AUFGABE:
Finde in den folgenden Datensätzen jede Zeile, die die Zeichenfolge „instrumentName“ enthält, und schreibe diese Zeilen ab. Achte dabei auf Groß- und Kleinschreibung.

GEGEBENE DATENSÄTZE:
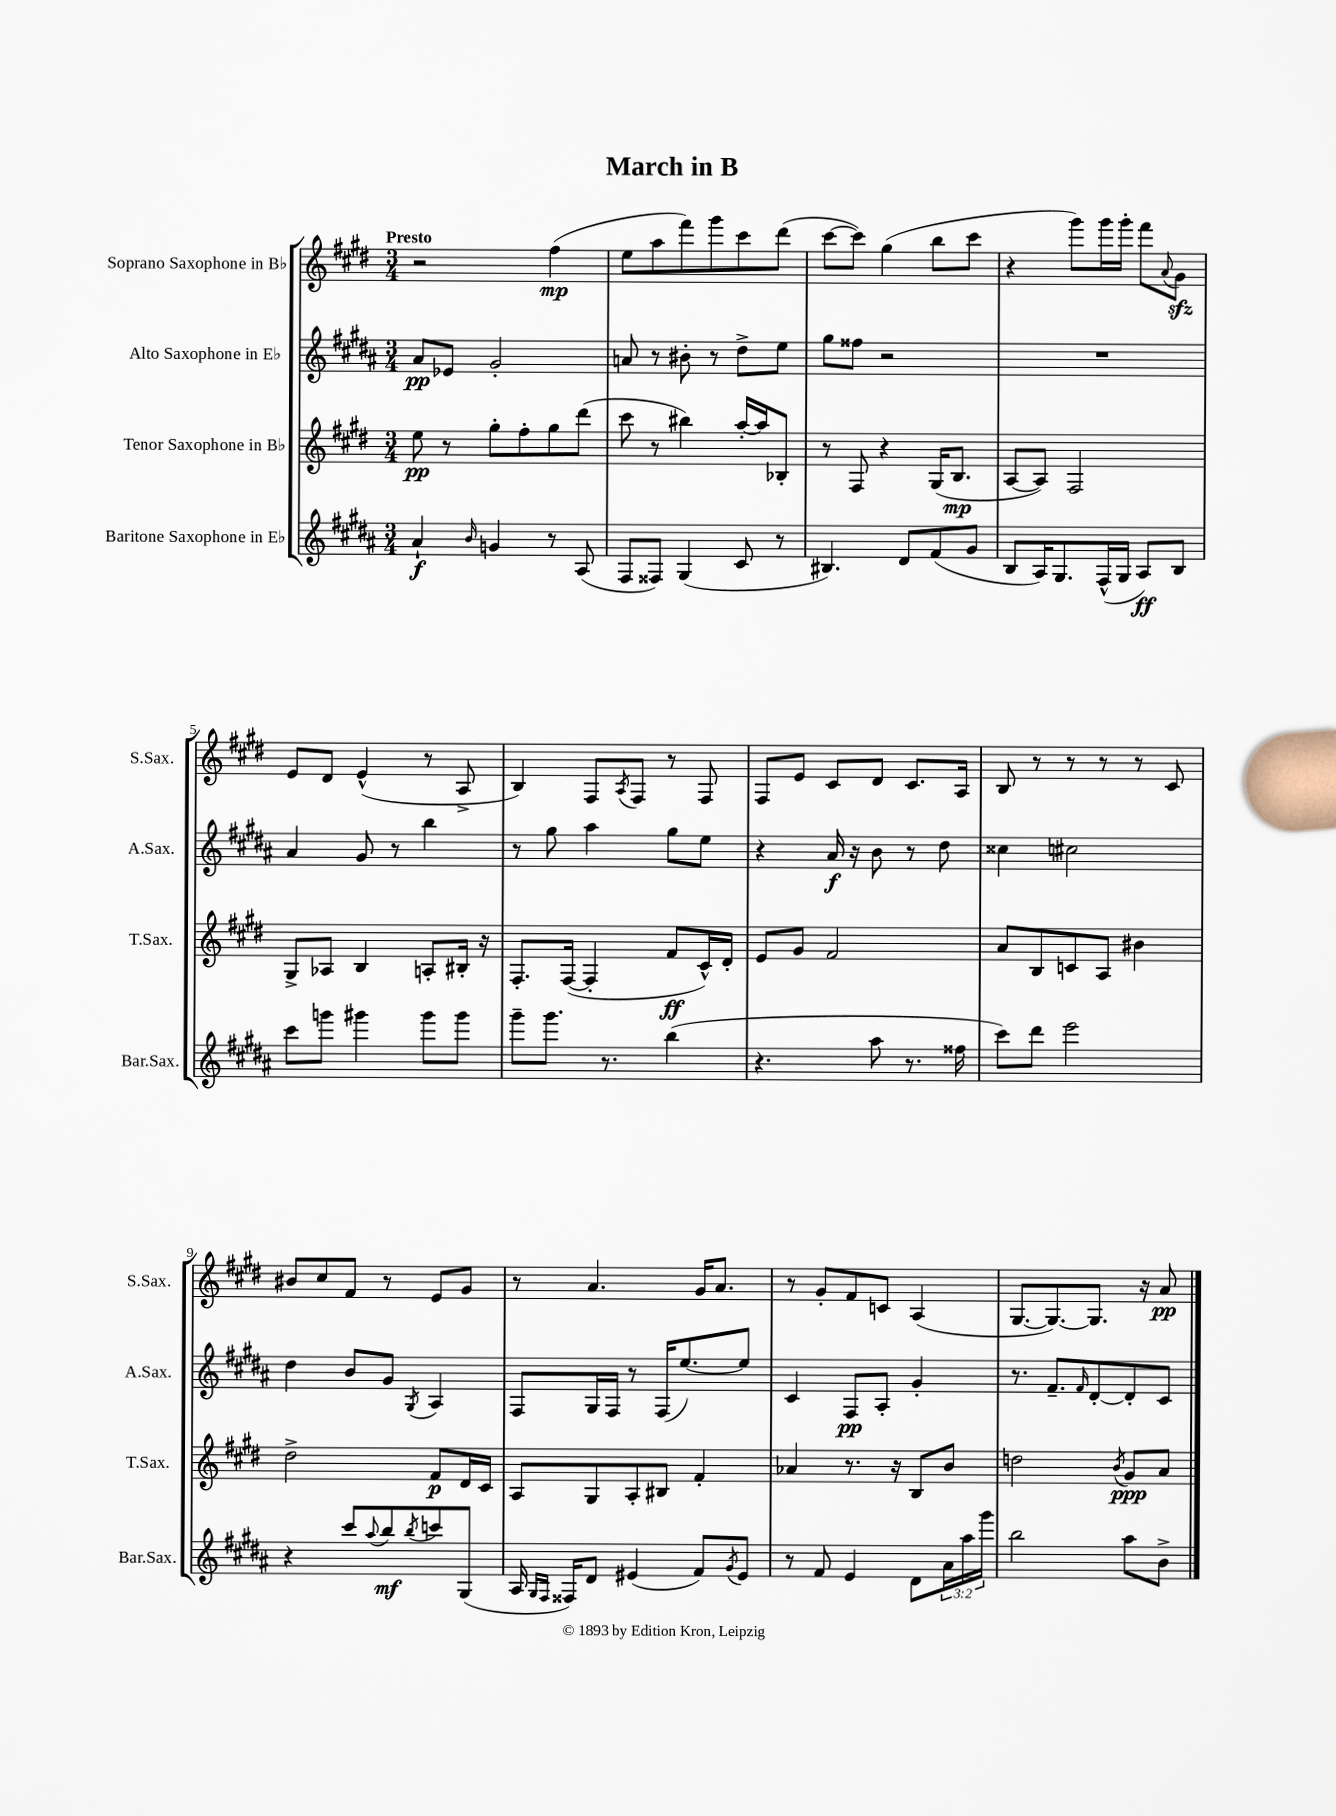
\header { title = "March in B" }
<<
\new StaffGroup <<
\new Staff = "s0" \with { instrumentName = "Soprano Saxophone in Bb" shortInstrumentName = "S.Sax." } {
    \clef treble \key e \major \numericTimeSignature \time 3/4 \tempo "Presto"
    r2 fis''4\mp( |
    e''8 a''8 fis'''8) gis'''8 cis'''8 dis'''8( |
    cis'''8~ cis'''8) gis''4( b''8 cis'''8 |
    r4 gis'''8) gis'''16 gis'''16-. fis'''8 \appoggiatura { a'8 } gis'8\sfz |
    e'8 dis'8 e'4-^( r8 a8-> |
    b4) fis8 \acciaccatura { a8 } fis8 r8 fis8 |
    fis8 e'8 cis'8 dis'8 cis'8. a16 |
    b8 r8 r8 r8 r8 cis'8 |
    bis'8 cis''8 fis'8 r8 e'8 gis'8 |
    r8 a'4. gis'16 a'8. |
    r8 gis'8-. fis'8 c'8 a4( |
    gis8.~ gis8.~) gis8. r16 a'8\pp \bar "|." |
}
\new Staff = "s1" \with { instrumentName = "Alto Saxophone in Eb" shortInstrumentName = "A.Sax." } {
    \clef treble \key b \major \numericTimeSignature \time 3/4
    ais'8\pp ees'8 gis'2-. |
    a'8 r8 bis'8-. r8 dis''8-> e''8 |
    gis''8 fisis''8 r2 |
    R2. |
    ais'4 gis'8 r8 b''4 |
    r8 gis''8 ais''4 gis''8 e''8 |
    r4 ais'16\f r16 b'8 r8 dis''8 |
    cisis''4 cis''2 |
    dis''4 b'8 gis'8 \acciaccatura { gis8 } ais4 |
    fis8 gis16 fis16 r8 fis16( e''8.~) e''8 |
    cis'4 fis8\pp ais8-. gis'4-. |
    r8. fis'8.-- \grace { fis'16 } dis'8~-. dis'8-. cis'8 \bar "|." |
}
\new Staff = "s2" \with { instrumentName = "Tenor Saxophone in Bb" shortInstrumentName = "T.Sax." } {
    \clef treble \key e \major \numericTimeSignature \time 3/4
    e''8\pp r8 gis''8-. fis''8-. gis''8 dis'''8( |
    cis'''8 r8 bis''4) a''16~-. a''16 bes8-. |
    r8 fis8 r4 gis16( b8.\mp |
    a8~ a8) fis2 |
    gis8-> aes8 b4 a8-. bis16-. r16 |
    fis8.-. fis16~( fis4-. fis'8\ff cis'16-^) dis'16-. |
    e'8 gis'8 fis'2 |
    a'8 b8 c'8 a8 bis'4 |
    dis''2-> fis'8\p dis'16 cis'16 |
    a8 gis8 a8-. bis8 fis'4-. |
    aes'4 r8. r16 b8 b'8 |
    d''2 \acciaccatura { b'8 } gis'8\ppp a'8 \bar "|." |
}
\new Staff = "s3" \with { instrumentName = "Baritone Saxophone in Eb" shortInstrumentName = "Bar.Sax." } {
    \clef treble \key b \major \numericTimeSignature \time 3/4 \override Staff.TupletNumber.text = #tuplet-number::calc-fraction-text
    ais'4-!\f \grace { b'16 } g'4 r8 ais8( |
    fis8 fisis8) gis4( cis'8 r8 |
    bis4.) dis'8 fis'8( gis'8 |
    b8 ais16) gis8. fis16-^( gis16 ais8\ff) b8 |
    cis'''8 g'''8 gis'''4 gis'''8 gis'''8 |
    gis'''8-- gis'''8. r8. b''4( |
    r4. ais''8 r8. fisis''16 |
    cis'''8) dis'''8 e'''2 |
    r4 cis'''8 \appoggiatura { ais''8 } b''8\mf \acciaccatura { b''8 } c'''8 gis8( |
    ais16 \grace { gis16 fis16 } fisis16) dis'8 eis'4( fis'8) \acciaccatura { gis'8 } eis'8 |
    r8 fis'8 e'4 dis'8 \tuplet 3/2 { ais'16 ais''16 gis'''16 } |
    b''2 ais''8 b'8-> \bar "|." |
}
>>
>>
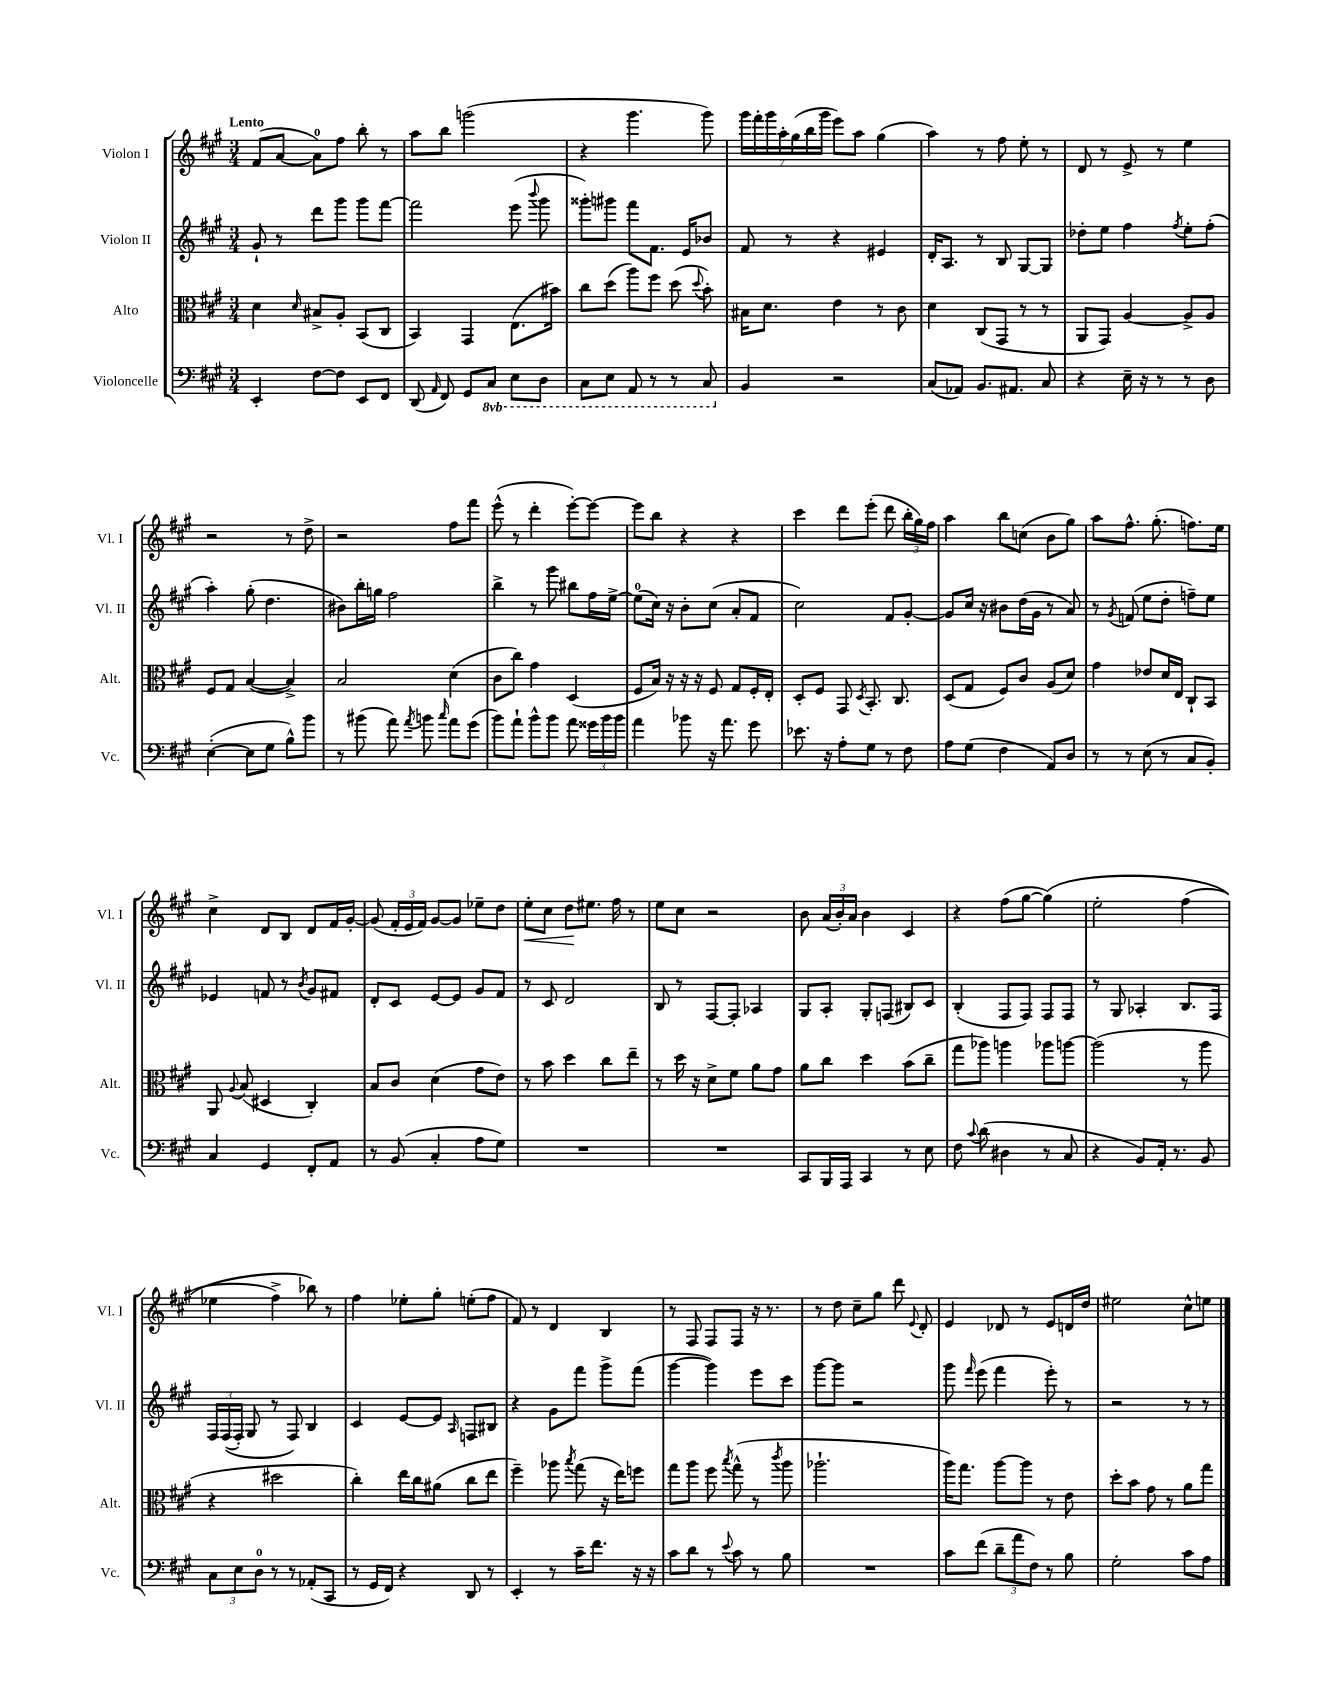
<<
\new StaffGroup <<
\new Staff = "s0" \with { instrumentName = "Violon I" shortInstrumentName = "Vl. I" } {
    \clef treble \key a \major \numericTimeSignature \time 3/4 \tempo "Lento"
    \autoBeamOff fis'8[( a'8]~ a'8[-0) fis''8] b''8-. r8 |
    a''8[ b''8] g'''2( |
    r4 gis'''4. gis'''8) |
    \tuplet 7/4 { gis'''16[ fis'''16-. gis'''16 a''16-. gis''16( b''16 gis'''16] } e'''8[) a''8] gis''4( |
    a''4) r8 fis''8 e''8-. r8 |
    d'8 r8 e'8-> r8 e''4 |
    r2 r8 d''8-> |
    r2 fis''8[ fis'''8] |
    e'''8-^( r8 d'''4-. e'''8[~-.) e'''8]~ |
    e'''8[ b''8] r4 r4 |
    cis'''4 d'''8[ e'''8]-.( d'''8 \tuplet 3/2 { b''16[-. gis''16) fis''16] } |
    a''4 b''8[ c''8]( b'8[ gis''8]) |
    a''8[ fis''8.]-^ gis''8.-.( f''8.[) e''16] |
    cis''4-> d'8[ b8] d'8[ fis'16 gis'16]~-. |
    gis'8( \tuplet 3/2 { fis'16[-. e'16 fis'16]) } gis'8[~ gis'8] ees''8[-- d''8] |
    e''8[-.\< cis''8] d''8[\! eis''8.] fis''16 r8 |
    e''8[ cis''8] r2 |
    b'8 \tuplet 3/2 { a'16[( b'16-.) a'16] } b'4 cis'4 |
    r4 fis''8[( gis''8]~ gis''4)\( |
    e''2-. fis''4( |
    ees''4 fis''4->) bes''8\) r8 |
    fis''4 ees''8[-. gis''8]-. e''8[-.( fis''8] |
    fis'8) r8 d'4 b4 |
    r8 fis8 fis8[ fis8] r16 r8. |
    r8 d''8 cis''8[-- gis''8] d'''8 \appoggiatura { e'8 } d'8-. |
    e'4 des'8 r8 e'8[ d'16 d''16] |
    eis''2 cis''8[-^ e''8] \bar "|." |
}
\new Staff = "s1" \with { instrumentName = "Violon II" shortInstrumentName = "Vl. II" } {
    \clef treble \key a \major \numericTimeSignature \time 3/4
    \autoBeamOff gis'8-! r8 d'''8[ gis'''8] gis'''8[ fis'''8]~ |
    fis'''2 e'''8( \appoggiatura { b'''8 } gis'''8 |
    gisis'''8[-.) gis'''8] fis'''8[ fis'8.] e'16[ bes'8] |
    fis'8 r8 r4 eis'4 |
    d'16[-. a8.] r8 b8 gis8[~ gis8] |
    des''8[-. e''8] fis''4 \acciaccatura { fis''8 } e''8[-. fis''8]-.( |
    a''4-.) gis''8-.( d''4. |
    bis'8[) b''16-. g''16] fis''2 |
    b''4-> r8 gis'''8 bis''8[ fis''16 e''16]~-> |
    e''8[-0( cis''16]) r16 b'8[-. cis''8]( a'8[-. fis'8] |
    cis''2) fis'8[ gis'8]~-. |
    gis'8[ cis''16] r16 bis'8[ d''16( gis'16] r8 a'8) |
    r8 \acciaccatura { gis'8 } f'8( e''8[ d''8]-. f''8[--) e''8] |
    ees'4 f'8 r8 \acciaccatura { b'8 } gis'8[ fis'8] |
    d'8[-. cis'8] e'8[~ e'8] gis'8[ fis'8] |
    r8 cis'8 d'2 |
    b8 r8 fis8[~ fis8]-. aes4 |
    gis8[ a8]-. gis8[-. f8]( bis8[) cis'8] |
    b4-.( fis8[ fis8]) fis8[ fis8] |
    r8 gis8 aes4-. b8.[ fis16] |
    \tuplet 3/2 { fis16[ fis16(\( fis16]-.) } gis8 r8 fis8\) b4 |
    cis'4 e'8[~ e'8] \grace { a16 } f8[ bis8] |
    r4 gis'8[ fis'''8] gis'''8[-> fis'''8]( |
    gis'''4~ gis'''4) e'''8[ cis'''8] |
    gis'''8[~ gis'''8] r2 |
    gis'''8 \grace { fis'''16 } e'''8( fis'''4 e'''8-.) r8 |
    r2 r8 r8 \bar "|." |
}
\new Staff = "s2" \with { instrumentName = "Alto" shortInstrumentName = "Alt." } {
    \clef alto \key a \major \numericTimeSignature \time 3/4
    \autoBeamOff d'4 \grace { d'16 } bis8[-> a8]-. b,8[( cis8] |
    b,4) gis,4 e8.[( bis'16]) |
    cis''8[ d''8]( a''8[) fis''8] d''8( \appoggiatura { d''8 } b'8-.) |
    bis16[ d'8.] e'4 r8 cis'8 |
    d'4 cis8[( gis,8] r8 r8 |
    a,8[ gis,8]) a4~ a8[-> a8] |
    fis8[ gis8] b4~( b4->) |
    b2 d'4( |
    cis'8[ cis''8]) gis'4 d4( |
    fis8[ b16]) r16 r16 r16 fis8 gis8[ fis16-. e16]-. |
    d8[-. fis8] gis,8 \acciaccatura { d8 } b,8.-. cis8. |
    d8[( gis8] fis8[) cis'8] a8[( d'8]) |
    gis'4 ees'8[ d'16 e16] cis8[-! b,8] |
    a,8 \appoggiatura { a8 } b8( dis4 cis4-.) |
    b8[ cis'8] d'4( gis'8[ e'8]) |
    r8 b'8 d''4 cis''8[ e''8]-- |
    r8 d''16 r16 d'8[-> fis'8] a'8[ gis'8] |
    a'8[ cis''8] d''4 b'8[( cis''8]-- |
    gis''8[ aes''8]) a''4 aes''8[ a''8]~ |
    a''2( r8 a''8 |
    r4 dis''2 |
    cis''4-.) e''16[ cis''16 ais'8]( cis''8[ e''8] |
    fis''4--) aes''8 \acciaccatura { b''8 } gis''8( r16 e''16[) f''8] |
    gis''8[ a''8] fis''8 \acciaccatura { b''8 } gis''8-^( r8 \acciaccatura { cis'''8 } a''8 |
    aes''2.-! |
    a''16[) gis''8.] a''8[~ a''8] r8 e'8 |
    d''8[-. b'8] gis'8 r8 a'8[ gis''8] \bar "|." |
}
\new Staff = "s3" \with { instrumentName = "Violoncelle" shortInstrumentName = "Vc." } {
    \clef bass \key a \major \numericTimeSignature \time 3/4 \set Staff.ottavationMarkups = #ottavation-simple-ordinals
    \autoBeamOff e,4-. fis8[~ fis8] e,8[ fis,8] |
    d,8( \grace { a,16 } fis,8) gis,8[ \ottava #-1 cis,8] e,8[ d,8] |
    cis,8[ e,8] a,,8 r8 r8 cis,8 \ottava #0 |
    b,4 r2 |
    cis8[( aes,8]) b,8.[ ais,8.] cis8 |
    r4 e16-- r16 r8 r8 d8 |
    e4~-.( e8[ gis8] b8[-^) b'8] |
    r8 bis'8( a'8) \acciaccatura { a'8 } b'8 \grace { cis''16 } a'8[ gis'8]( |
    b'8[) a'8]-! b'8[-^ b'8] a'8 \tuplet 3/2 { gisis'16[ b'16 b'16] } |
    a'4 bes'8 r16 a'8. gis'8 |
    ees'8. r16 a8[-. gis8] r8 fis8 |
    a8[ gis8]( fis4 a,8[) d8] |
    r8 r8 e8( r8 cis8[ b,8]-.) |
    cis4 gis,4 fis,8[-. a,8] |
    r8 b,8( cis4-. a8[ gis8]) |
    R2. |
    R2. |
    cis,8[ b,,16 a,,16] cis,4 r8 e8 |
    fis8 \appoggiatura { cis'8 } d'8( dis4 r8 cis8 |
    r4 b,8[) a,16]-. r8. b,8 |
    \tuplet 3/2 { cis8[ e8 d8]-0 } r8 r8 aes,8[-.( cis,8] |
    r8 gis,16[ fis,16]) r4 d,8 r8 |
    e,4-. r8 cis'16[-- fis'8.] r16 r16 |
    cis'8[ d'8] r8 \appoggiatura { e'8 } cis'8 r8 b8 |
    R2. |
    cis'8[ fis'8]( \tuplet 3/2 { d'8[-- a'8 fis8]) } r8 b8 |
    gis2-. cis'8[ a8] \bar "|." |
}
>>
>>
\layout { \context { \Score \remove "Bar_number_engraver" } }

LÖSUNG:
\new Staff = "s0" \with { instrumentName = "Soprano Saxophone in Bb" shortInstrumentName = "S.Sax." } {
\new Staff = "s1" \with { instrumentName = "Alto Saxophone in Eb" shortInstrumentName = "A.Sax." } {
\new Staff = "s2" \with { instrumentName = "Tenor Saxophone in Bb" shortInstrumentName = "T.Sax." } {
\new Staff = "s3" \with { instrumentName = "Baritone Saxophone in Eb" shortInstrumentName = "Bar.Sax." } {
\new Staff = "s0" \with { instrumentName = "Violon I" shortInstrumentName = "Vl. I" } {
\new Staff = "s1" \with { instrumentName = "Violon II" shortInstrumentName = "Vl. II" } {
\new Staff = "s2" \with { instrumentName = "Alto" shortInstrumentName = "Alt." } {
\new Staff = "s3" \with { instrumentName = "Violoncelle" shortInstrumentName = "Vc." } {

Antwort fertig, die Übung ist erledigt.